In the records that follow, find each line with "donut" and pull it out.

*** DATA TO USE

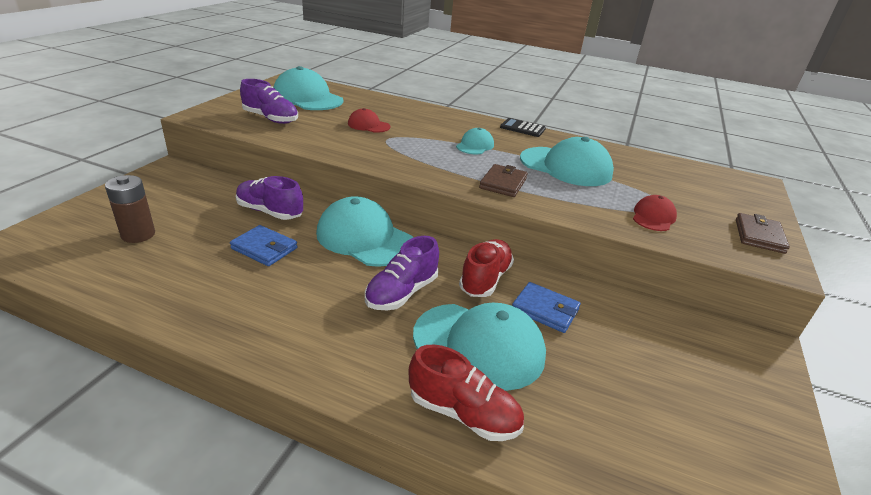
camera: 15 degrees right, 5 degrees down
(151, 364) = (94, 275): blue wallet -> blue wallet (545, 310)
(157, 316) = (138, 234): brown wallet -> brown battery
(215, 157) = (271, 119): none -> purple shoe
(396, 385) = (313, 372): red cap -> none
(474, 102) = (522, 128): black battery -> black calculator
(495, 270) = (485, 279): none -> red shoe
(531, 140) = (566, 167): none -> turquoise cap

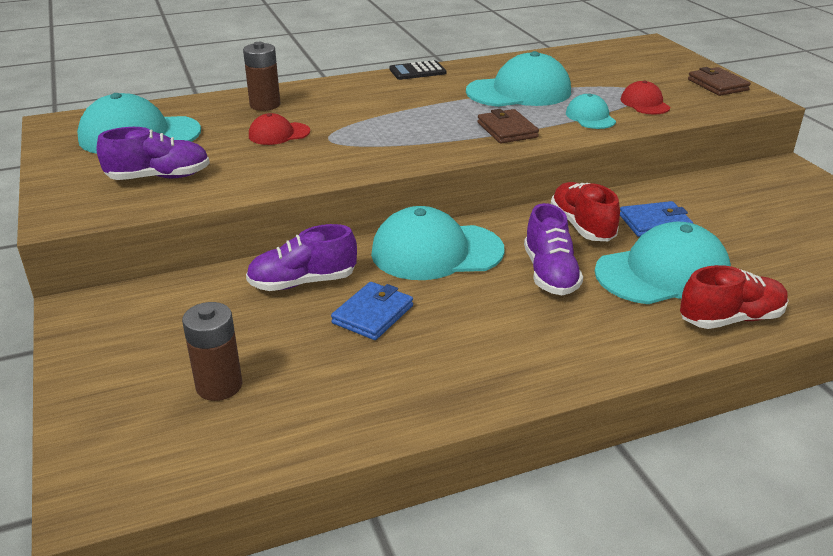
camera: 40 degrees left, 0 degrees up
(264, 248) = (373, 314): blue wallet -> blue wallet turned 45 degrees counterclockwise
(395, 109) = (265, 105): none -> brown battery
(475, 145) = (416, 107): turquoise cap -> turquoise cap (590, 117)

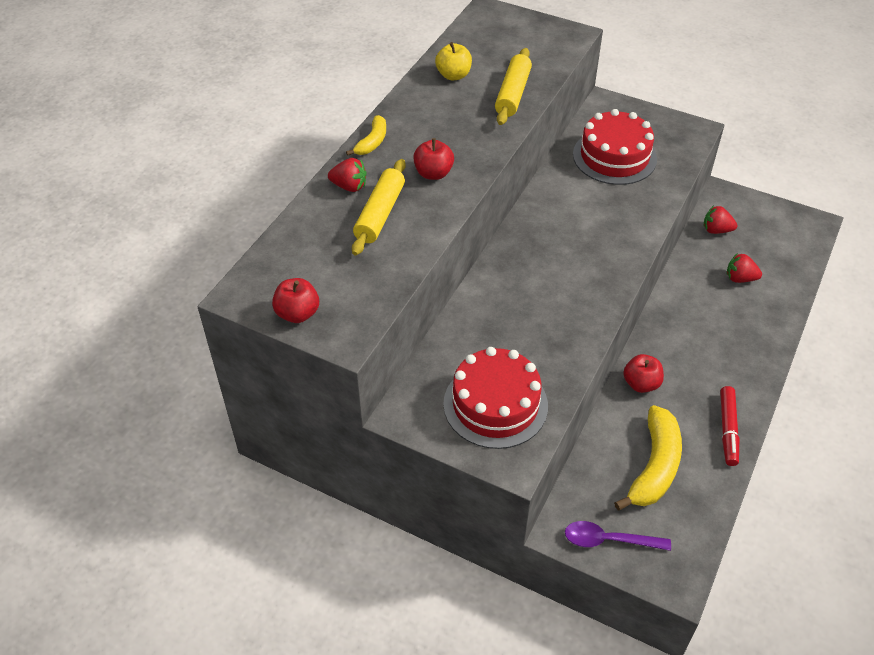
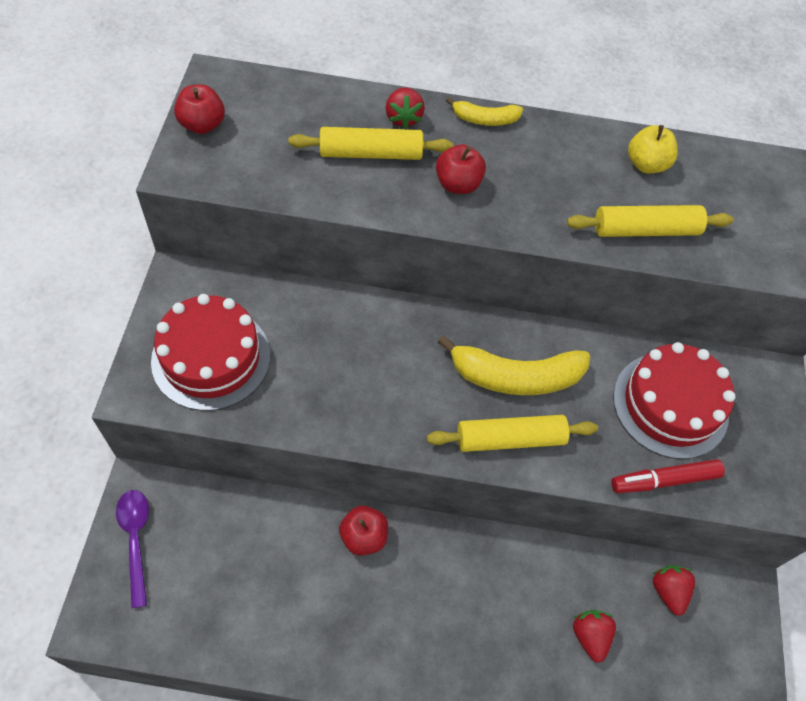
camera: 65 degrees right, 10 degrees up
(620, 243) = (510, 439): none -> yellow rolling pin
(654, 467) = (245, 573): yellow banana -> yellow banana (515, 377)
(728, 429) = (323, 653): red marker -> red marker (664, 480)

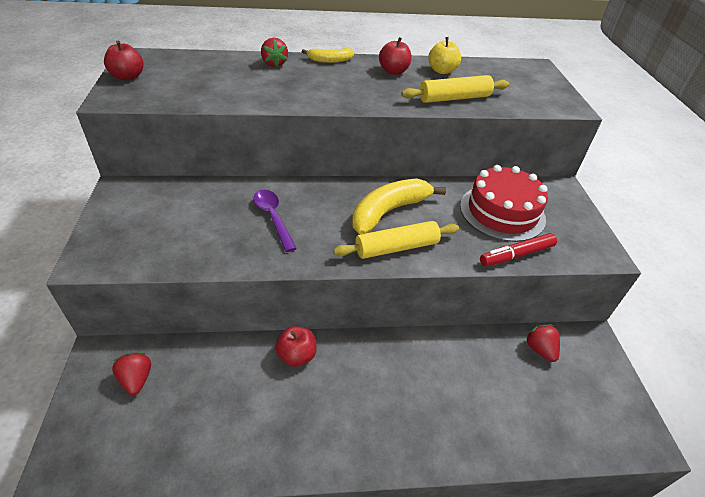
camera: 10 degrees left, 15 degrees down
(135, 539) = (97, 394): purple spoon -> purple spoon (273, 217)
(211, 358) = (150, 231): red cake -> none
(370, 153) = (255, 80): yellow rolling pin -> none
(458, 184) = (320, 89): red apple -> red apple (393, 71)
(515, 377) = (389, 211): yellow banana -> yellow banana turned 150 degrees clockwise
(590, 636) = (494, 392): red strawberry -> red strawberry (136, 379)

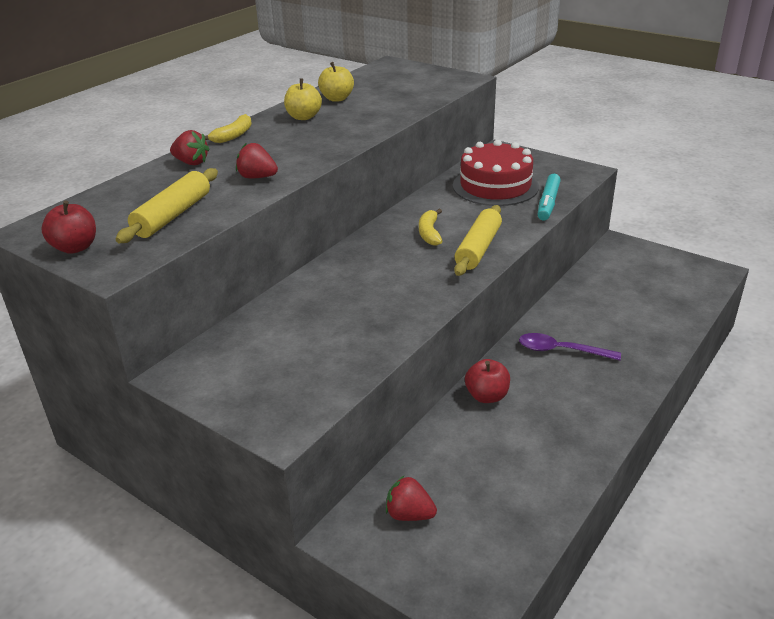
camera: 45 degrees left, 10 degrees down
(273, 217) = (360, 294): purple spoon -> purple spoon (560, 350)
(389, 211) = (429, 233): yellow banana -> yellow banana, size x0.54
(393, 71) = (303, 117): red apple -> yellow apple
(454, 98) = (388, 111): yellow rolling pin -> yellow rolling pin (173, 215)
(516, 255) = (548, 203): red marker -> turquoise marker
(540, 349) = (605, 271): red strawberry -> red strawberry (257, 177)

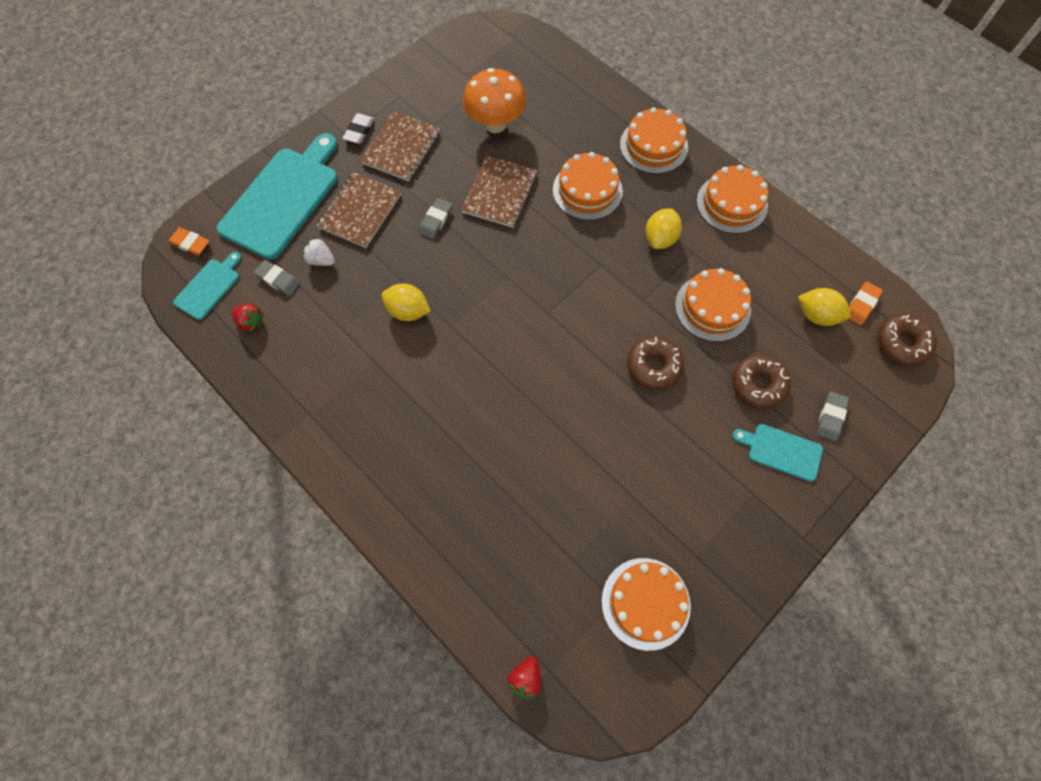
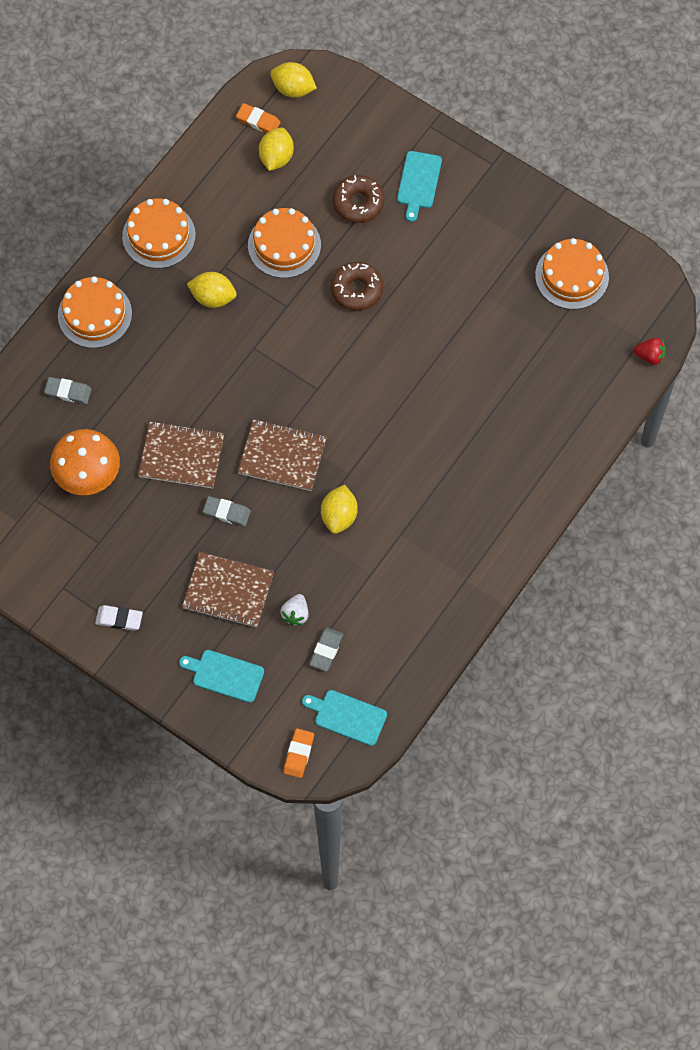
camera: 100 degrees left, 0 degrees up
(251, 322) = (380, 662): red strawberry -> none
(283, 198) = (225, 675): turquoise cutting board -> turquoise cutting board, size x0.50
(401, 148) = (136, 568): brown notebook -> brown notebook (282, 456)
(587, 190) = (164, 372): orange cake -> none
(830, 417) = (378, 145): grey eraser -> grey eraser (68, 392)
(902, 343) = (293, 89): brown donut -> yellow lemon

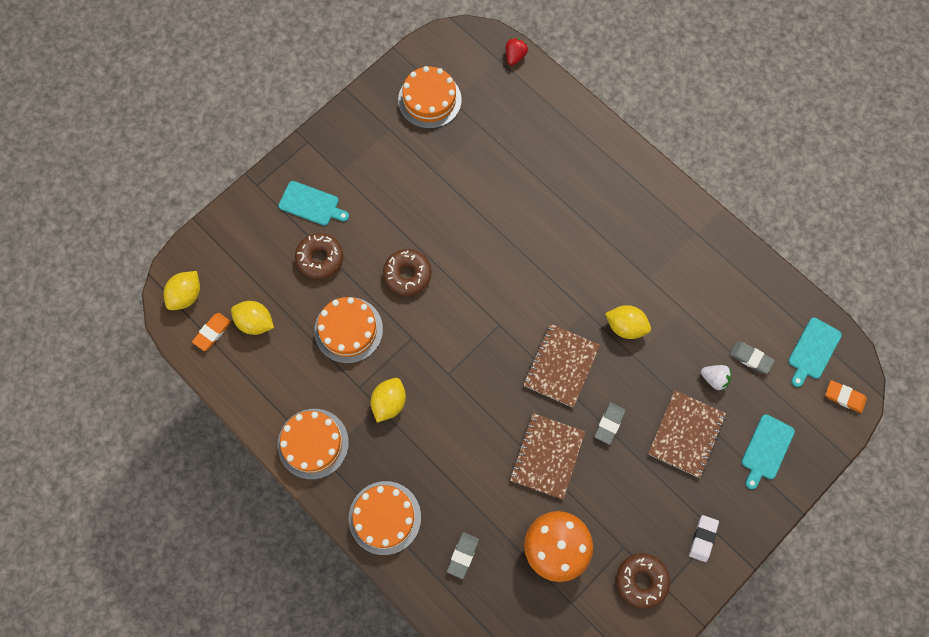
camera: 80 degrees left, 5 degrees up
(67, 563) = (641, 580): none -> brown donut

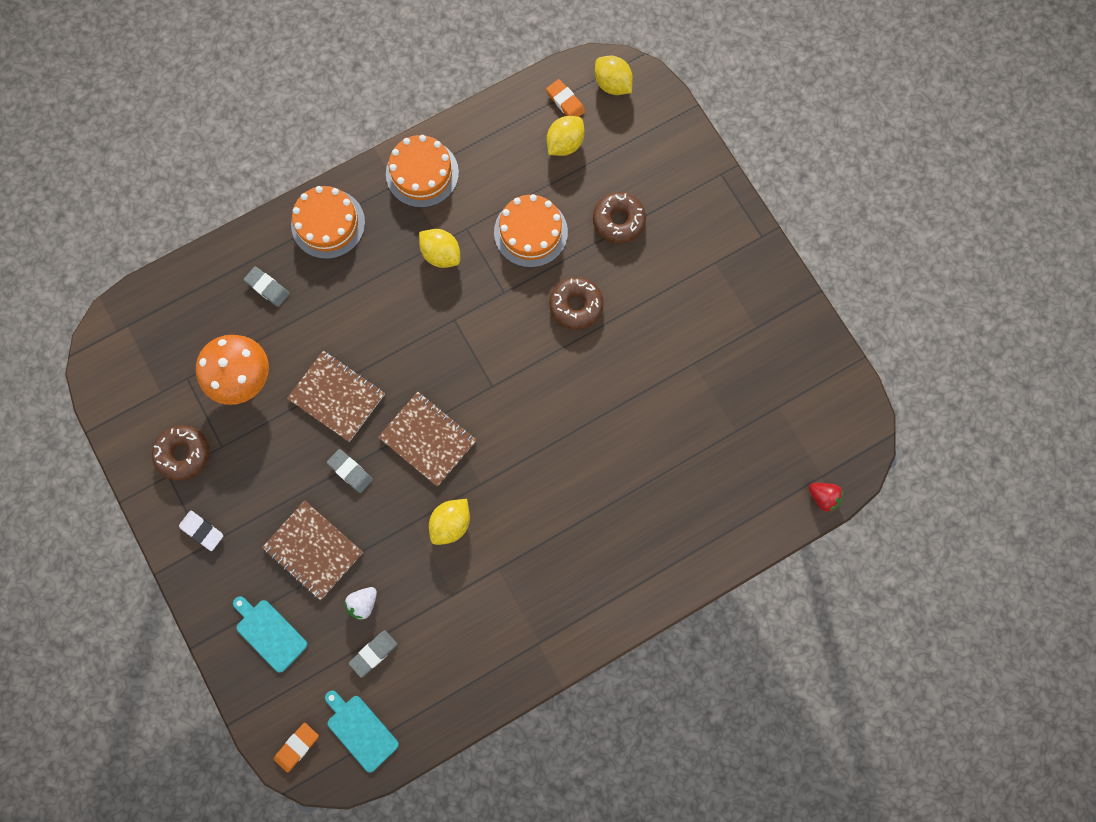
camera: 105 degrees right, 5 degrees up
(311, 204) = (684, 225): turquoise cutting board -> none
(429, 100) = (785, 382): orange cake -> none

******

TASK ANSWER:
(902, 343) = (293, 89): brown donut -> yellow lemon
(67, 563) = (641, 580): none -> brown donut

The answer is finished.